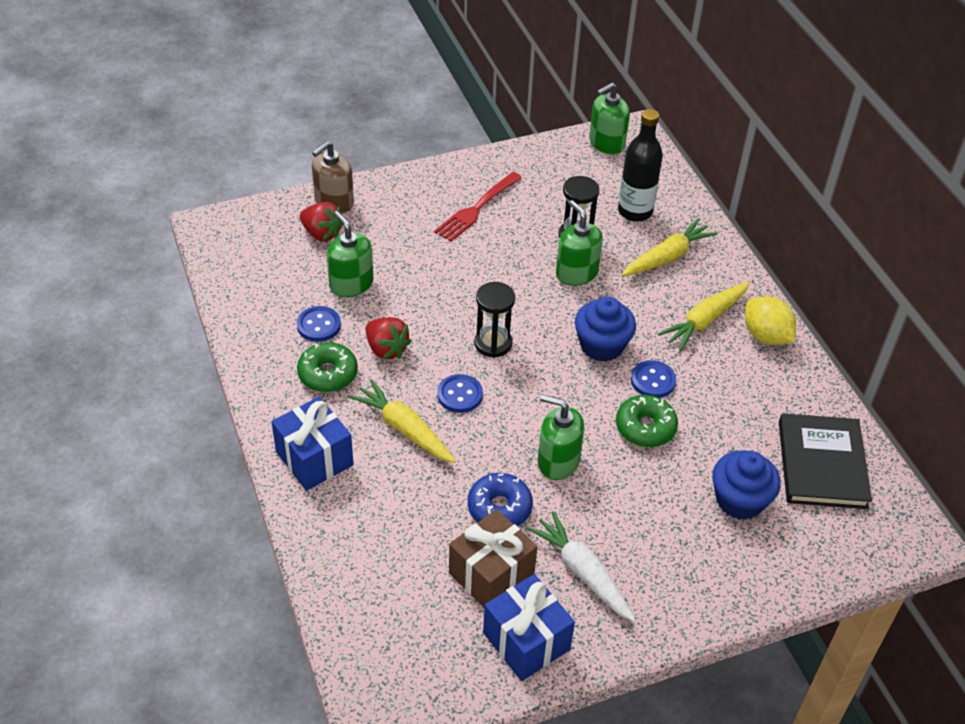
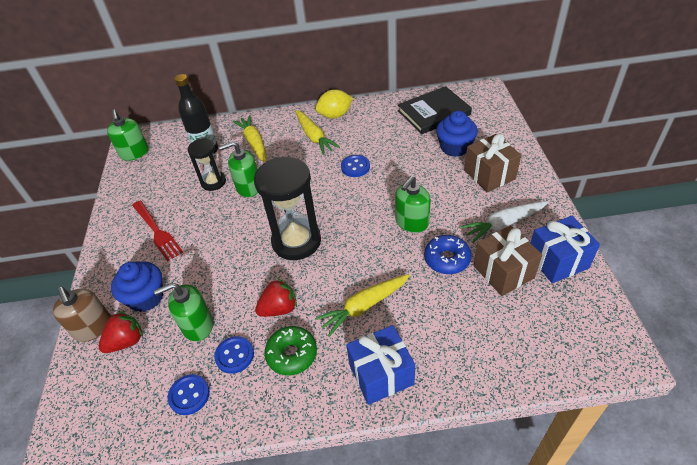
camera: 70 degrees left, 0 degrees up
(460, 395) = (339, 267): blue button -> blue button (189, 395)
(493, 343) = (296, 241): black hourglass -> black hourglass, size x1.75
(602, 346) = (318, 185): blue cupcake -> blue cupcake (146, 297)
(645, 427) = (392, 176): green donut -> none
(687, 551) = (489, 175): none -> brown gift
(821, 464) = (434, 113): black book -> black book turned 45 degrees counterclockwise

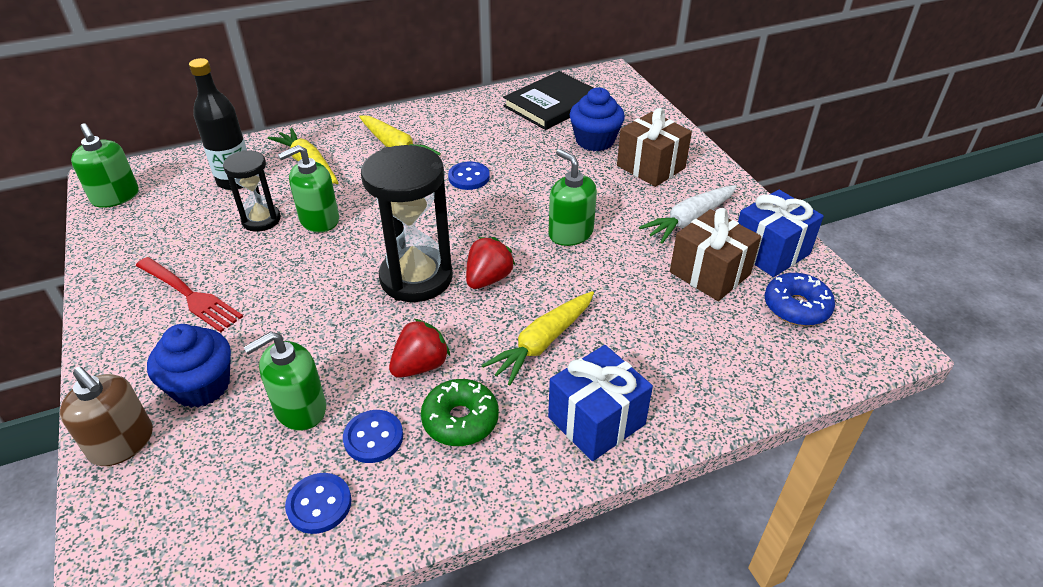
camera: 20 degrees left, 5 degrees down
(126, 341) = (187, 451): red strawberry -> red strawberry (488, 279)
(335, 115) = (417, 119): yellow lemon -> none
(411, 222) = (570, 233): green soap dispenser -> green soap dispenser turned 120 degrees clockwise
(447, 259) = (633, 269): blue donut -> blue donut (796, 307)

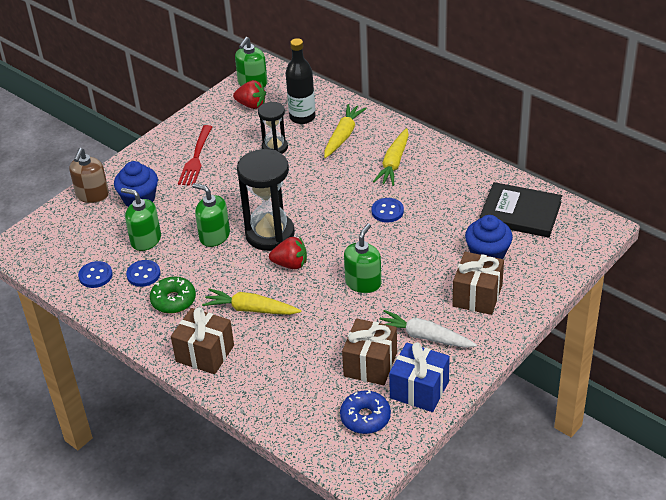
camera: 65 degrees right, 0 degrees up
(319, 220) = (292, 169): green soap dispenser -> green soap dispenser (214, 236)
(420, 365) = (201, 268): red strawberry -> red strawberry (251, 105)
(596, 421) = (205, 353): blue gift -> brown gift

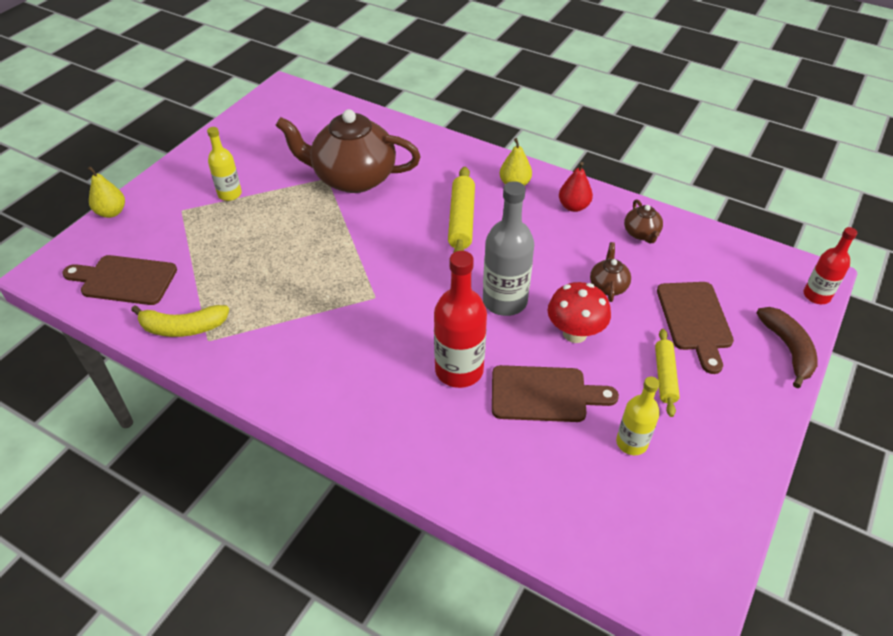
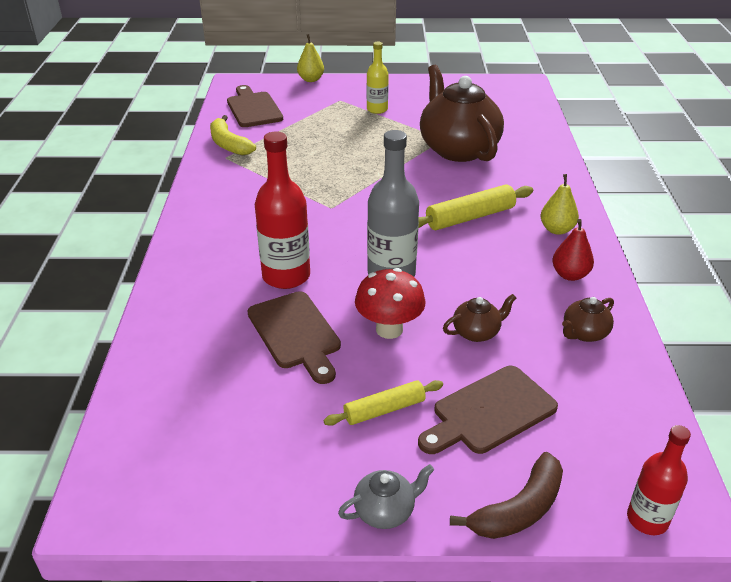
camera: 60 degrees right, 10 degrees down
(631, 443) = (276, 409): yellow bottle -> none
(764, 418) = (385, 511): none -> grey teapot

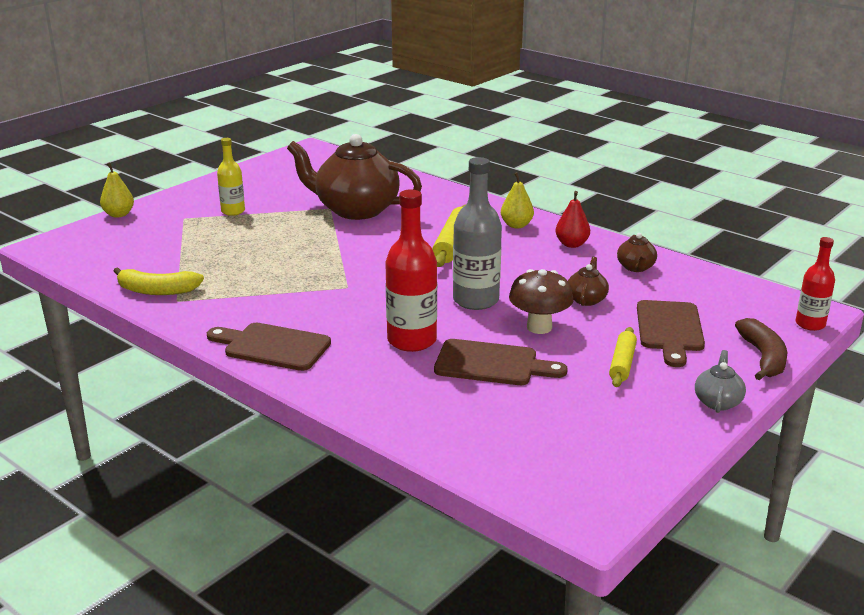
camera: 50 degrees left, 10 degrees down
(253, 108) = (114, 257): brown cutting board -> brown cutting board (272, 346)
(389, 329) = (539, 327): red mushroom -> brown mushroom

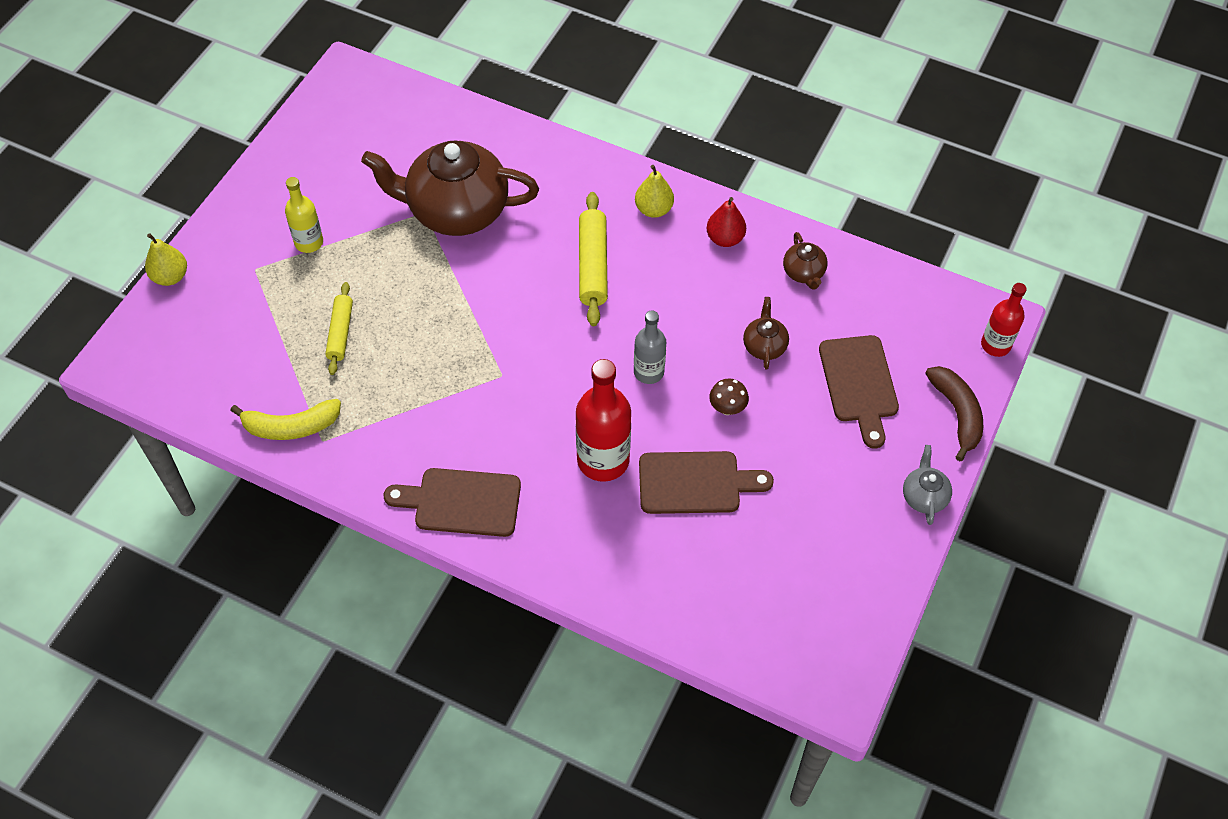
camera: 15 degrees left, 30 degrees up
(476, 300) = (648, 372): grey bottle -> grey bottle, size x0.61
(539, 327) = (727, 408): brown mushroom -> brown mushroom, size x0.58
(622, 363) = (823, 454): yellow rolling pin -> yellow rolling pin (340, 332)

ASSIGNED TASK: Go back to the records above and write them out exactly, without the pictures.

ANSWER:
camera: 70 degrees left, 0 degrees up
(460, 395) = (339, 267): blue button -> blue button (189, 395)
(493, 343) = (296, 241): black hourglass -> black hourglass, size x1.75
(602, 346) = (318, 185): blue cupcake -> blue cupcake (146, 297)
(645, 427) = (392, 176): green donut -> none
(687, 551) = (489, 175): none -> brown gift
(821, 464) = (434, 113): black book -> black book turned 45 degrees counterclockwise

camera: 20 degrees left, 5 degrees down
(126, 341) = (187, 451): red strawberry -> red strawberry (488, 279)
(335, 115) = (417, 119): yellow lemon -> none
(411, 222) = (570, 233): green soap dispenser -> green soap dispenser turned 120 degrees clockwise
(447, 259) = (633, 269): blue donut -> blue donut (796, 307)

camera: 65 degrees right, 0 degrees up
(319, 220) = (292, 169): green soap dispenser -> green soap dispenser (214, 236)
(420, 365) = (201, 268): red strawberry -> red strawberry (251, 105)
(596, 421) = (205, 353): blue gift -> brown gift

camera: 60 degrees right, 10 degrees down
(631, 443) = (276, 409): yellow bottle -> none
(764, 418) = (385, 511): none -> grey teapot

camera: 50 degrees left, 10 degrees down
(253, 108) = (114, 257): brown cutting board -> brown cutting board (272, 346)
(389, 329) = (539, 327): red mushroom -> brown mushroom

camera: 15 degrees left, 30 degrees up
(476, 300) = (648, 372): grey bottle -> grey bottle, size x0.61
(539, 327) = (727, 408): brown mushroom -> brown mushroom, size x0.58
(622, 363) = (823, 454): yellow rolling pin -> yellow rolling pin (340, 332)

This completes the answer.